▶ What you should do:
Your reply should contain only the line with "IC51: NAND 74LS00" and the lines after it through the end of the data, each written out exactly.
(Input records)
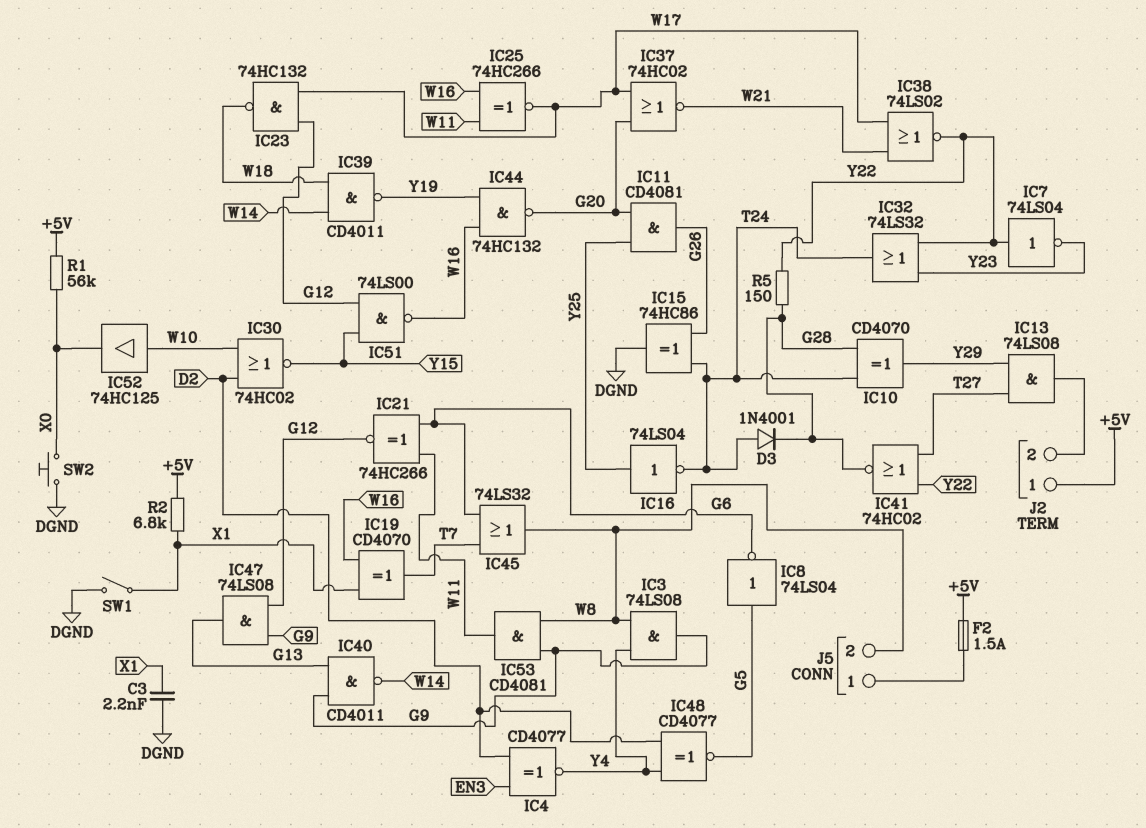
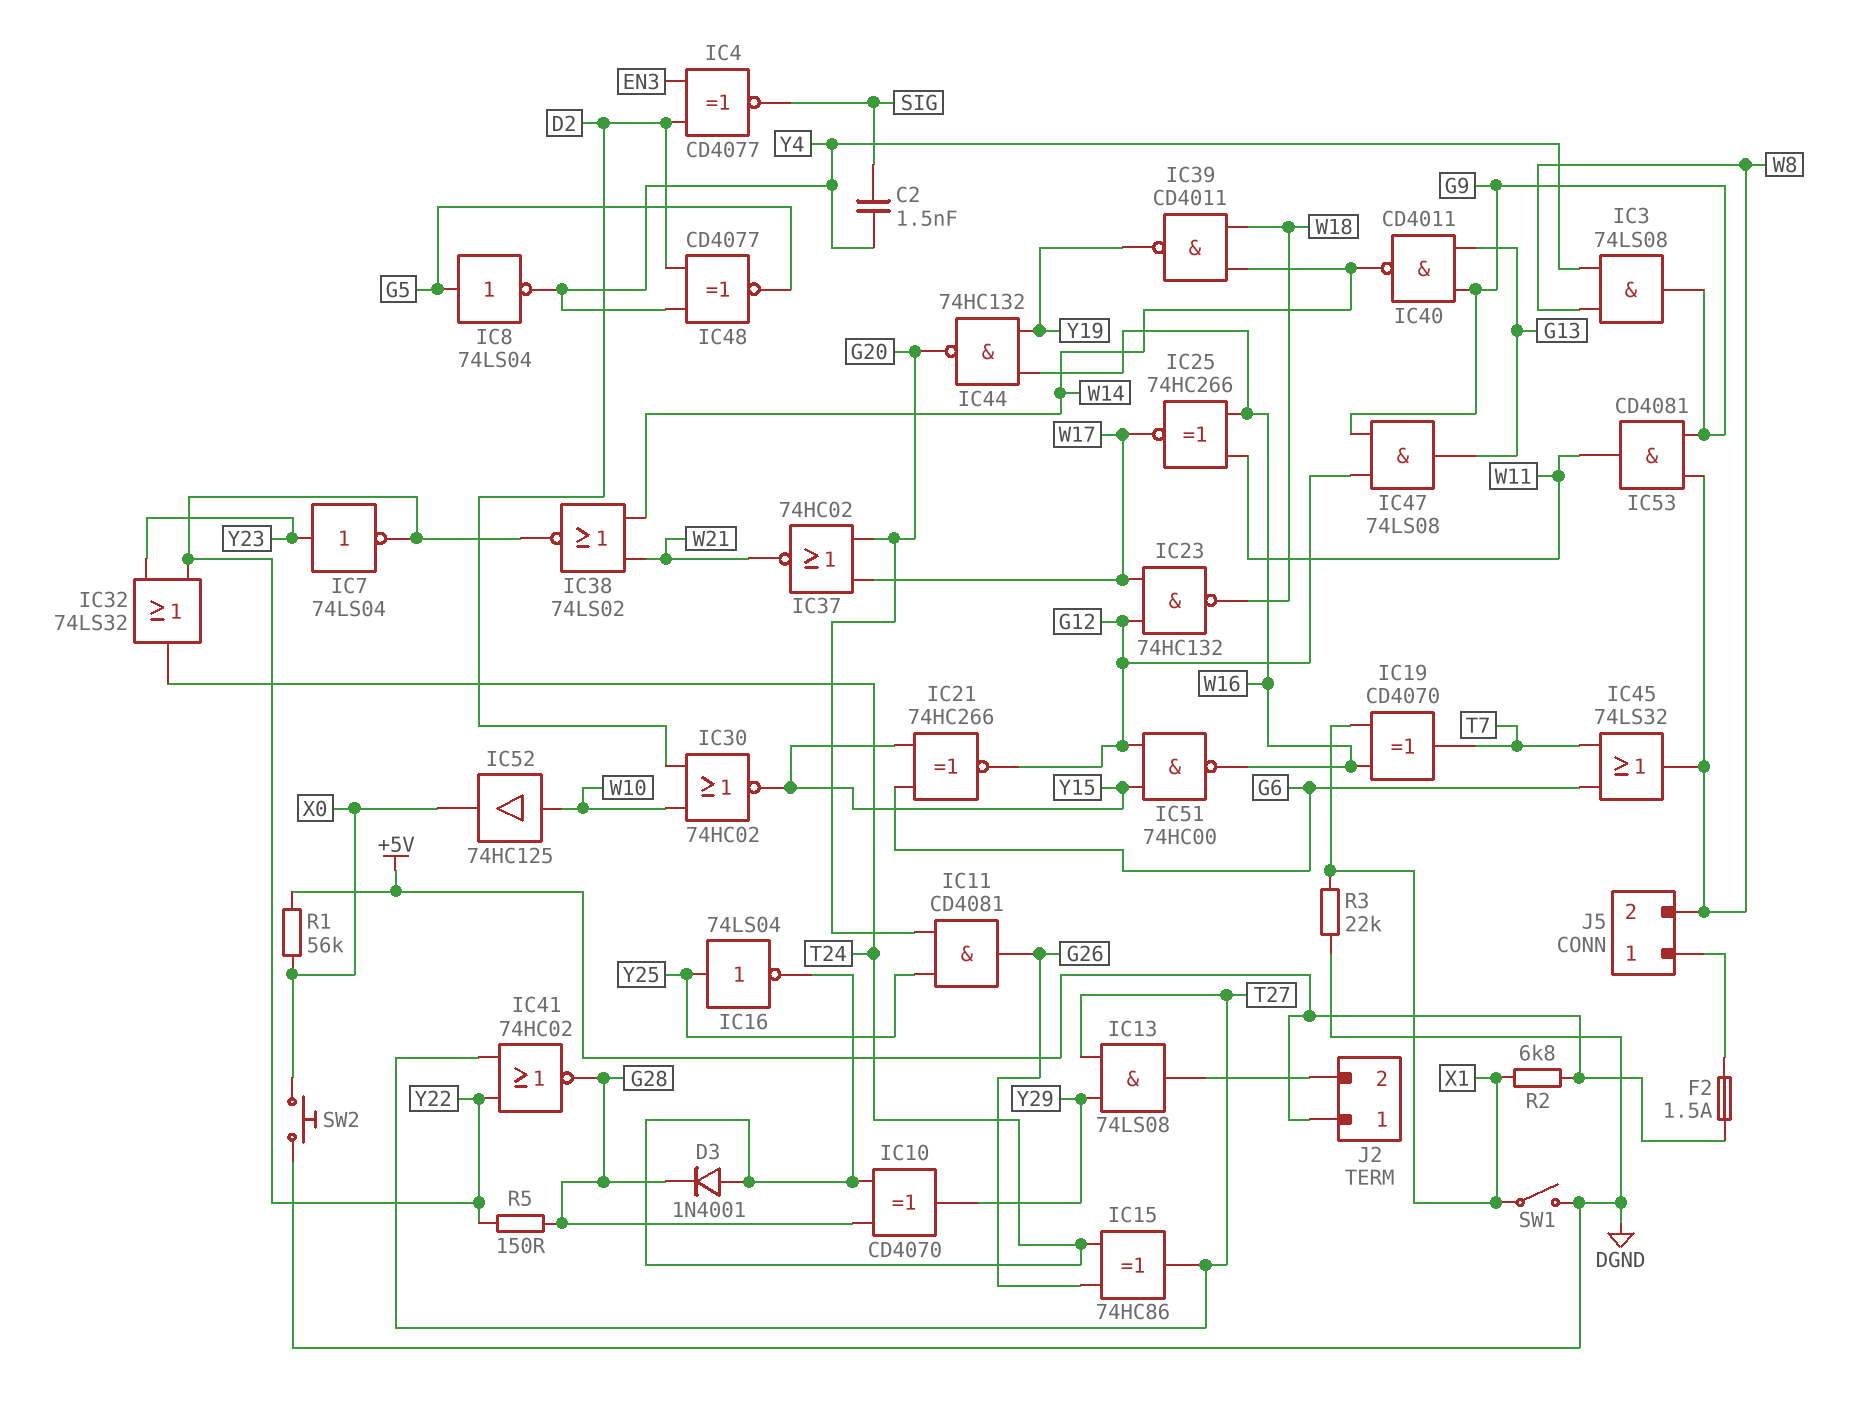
C2: none -> 1.5nF (SIG, Y4)
C3: 2.2nF (DGND, X1) -> none
IC4: XNOR CD4077 (in D2, in EN3, out Y4) -> XNOR CD4077 (in D2, in EN3, out SIG)
IC7: NOT 74LS04 (in Y22, out Y23) -> NOT 74LS04 (in Y23, out Y22)
IC8: NOT 74LS04 (in G5, out G6) -> NOT 74LS04 (in G5, out Y4)
IC15: XOR 74HC86 (in G26, in T24, out DGND) -> XOR 74HC86 (in G26, in T24, out T27)
IC21: XNOR 74HC266 (in G6, in W11, out G12) -> XNOR 74HC266 (in G6, in Y15, out G12)
IC38: NOR 74LS02 (in W17, in W21, out Y22) -> NOR 74LS02 (in W14, in W21, out Y22)
IC51: NAND 74LS00 (in G12, in Y15, out W16) -> NAND 74HC00 (in G12, in Y15, out W16)
R3: none -> 22k (DGND, X1)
(End Input records)
▶ Output for this task:
IC51: NAND 74LS00 (in G12, in Y15, out W16) -> NAND 74HC00 (in G12, in Y15, out W16)
R3: none -> 22k (DGND, X1)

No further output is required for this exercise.